**The exercise:** Please count the lines in the records below that contain the string "major", matching case exactly. Give only the number.

+-------+

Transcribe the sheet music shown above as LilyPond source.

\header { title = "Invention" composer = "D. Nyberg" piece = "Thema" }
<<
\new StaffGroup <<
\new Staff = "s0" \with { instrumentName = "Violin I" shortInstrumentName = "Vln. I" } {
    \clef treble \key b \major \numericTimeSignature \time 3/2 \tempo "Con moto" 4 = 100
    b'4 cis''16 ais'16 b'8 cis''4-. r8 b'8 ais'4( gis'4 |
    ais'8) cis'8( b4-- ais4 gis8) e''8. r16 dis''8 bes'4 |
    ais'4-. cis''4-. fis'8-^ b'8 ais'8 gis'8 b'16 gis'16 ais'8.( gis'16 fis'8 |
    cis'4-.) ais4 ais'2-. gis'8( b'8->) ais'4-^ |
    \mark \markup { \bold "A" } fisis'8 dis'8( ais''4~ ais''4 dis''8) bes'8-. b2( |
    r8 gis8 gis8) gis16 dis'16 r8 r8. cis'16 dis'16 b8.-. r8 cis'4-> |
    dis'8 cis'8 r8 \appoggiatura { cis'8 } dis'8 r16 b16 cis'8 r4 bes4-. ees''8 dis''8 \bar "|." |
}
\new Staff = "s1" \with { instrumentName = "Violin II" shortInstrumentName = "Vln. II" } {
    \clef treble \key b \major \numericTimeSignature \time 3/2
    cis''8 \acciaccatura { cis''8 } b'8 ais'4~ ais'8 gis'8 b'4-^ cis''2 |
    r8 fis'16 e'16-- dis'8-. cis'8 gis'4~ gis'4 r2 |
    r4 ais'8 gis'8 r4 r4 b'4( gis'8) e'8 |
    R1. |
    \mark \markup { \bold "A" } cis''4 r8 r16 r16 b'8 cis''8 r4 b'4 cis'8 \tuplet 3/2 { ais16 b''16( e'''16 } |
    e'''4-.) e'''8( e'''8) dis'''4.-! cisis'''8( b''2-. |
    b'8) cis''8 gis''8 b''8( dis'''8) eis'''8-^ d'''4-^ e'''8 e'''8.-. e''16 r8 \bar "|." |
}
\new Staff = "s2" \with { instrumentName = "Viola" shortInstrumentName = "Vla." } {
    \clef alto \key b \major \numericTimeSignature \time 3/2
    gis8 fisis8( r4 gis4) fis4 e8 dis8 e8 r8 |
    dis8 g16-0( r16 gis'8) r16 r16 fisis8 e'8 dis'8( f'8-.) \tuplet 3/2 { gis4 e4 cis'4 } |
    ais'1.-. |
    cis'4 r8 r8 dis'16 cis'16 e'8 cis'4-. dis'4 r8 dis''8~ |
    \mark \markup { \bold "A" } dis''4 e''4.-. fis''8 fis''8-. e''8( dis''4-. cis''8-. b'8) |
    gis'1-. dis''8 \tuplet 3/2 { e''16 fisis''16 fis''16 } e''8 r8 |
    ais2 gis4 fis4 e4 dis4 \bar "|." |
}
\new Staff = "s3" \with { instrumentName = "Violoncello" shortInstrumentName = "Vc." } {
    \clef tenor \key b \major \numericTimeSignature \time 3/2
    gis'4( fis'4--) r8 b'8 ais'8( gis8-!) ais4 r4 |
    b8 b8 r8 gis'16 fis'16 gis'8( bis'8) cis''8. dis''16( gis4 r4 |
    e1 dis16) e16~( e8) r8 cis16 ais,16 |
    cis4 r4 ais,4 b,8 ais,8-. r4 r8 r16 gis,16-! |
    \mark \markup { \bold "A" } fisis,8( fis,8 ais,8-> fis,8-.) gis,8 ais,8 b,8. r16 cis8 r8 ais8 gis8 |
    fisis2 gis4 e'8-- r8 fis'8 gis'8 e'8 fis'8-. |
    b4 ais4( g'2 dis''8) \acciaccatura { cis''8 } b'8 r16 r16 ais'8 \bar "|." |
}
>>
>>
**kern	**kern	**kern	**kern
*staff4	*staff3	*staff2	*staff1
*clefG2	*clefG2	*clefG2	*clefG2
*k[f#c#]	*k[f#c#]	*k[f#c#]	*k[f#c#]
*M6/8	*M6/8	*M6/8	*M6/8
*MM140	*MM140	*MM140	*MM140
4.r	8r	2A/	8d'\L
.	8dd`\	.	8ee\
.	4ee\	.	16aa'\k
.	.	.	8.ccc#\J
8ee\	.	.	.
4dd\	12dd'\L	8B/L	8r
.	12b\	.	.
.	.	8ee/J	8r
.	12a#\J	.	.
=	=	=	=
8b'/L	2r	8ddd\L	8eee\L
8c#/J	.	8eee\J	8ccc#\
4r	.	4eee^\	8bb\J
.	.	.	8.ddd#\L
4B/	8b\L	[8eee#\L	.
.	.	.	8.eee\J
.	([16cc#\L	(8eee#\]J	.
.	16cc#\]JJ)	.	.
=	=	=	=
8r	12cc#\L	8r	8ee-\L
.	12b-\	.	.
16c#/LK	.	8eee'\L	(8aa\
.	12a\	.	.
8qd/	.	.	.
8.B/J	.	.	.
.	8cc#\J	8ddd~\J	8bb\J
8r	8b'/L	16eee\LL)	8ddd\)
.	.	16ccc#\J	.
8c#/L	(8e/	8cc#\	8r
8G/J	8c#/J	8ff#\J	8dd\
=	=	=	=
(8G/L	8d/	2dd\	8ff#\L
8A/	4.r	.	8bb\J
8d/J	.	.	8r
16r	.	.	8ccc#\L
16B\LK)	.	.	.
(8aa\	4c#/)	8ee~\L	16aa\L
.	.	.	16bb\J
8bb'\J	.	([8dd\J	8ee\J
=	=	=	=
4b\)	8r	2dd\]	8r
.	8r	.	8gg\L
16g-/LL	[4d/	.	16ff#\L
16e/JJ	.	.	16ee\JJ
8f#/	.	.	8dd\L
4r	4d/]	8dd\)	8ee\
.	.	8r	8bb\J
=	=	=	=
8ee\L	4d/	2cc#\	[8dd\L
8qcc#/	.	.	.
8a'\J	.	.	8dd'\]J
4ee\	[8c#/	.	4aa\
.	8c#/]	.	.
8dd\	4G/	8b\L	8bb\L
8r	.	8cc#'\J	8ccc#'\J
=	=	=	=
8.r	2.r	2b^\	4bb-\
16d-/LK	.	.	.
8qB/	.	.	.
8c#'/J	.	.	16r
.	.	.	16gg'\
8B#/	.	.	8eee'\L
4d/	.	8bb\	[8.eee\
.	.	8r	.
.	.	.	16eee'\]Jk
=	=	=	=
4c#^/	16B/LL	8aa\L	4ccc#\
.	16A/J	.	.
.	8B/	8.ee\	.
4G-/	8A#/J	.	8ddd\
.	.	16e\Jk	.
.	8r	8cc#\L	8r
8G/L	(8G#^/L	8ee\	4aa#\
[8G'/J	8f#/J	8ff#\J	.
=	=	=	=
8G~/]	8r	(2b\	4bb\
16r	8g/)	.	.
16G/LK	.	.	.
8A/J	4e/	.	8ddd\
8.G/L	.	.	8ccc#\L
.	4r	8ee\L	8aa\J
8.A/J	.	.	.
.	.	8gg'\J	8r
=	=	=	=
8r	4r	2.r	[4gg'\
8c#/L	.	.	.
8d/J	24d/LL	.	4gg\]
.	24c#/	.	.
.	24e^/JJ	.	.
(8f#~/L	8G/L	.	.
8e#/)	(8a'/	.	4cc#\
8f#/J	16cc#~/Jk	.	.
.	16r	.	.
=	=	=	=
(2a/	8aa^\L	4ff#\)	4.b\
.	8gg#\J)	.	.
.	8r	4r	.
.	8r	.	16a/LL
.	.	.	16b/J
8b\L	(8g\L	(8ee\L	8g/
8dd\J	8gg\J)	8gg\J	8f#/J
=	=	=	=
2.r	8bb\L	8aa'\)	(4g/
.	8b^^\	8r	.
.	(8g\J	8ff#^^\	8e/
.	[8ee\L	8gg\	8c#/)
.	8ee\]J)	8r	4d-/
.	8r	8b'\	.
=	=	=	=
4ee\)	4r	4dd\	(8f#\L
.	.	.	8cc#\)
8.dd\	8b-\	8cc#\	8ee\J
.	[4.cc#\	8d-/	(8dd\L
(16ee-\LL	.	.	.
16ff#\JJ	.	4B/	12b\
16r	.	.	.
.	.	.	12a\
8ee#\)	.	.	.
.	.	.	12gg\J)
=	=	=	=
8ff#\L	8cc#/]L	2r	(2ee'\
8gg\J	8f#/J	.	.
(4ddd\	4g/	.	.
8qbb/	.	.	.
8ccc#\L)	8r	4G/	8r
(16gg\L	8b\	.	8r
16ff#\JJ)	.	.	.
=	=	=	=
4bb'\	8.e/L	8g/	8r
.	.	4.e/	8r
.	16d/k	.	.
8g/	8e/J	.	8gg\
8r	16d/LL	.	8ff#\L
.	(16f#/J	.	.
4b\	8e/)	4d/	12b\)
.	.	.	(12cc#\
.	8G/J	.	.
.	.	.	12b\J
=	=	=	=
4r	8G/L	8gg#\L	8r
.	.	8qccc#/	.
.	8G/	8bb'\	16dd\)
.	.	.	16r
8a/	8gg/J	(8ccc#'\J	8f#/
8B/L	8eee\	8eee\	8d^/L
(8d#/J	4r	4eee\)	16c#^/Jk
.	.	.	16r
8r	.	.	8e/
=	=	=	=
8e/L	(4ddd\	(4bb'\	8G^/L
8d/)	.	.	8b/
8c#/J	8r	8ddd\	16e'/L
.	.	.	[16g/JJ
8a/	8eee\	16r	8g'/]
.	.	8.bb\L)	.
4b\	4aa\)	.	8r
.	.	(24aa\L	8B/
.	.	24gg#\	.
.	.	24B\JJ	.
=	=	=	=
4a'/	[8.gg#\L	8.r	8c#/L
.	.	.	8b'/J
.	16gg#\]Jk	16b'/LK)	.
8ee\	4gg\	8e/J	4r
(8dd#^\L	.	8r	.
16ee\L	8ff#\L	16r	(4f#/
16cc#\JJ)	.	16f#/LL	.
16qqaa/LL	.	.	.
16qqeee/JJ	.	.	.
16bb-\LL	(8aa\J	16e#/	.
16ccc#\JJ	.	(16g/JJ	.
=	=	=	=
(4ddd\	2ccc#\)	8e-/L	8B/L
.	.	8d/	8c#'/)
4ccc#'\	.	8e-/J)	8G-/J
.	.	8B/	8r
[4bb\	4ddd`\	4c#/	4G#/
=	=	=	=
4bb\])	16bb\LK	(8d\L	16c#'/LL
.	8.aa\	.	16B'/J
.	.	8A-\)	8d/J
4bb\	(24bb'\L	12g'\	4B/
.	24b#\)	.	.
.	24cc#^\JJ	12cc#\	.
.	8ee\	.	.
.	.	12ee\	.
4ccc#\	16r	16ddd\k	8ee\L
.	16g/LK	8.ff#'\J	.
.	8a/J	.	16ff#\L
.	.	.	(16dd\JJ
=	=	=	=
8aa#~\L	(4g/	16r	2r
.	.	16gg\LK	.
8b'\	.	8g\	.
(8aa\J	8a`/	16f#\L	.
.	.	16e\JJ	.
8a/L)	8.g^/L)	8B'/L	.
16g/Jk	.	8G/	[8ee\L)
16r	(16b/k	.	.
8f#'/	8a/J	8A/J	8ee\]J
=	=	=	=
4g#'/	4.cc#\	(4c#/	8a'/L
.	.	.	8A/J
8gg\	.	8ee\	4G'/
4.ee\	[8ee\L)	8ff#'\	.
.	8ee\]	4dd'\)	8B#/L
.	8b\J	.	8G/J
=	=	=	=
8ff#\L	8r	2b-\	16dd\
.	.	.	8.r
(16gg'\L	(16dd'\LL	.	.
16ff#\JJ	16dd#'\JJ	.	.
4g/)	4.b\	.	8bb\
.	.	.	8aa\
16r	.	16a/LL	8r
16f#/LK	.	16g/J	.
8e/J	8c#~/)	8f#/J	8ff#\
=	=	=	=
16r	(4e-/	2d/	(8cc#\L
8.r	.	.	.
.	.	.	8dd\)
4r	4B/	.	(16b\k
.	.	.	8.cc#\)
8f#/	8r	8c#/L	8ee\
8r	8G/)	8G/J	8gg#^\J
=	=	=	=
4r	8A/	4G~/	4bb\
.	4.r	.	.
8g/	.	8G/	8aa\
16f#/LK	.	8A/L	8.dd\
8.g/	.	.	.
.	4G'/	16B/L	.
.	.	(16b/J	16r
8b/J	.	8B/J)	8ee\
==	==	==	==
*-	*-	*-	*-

+-------+

**Right answer:** 4